A single number is required: how many lines in the entries hold the word "STEPPER".

::: Material for this task :::

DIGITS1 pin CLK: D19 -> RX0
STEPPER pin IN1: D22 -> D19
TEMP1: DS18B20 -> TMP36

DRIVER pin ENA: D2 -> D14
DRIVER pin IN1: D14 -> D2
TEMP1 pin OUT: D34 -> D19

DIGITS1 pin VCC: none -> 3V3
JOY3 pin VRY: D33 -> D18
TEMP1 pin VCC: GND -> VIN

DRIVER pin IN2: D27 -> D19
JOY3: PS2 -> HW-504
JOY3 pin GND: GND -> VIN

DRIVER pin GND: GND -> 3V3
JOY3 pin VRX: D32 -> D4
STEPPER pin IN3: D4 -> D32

:::

Answer to this problem:
2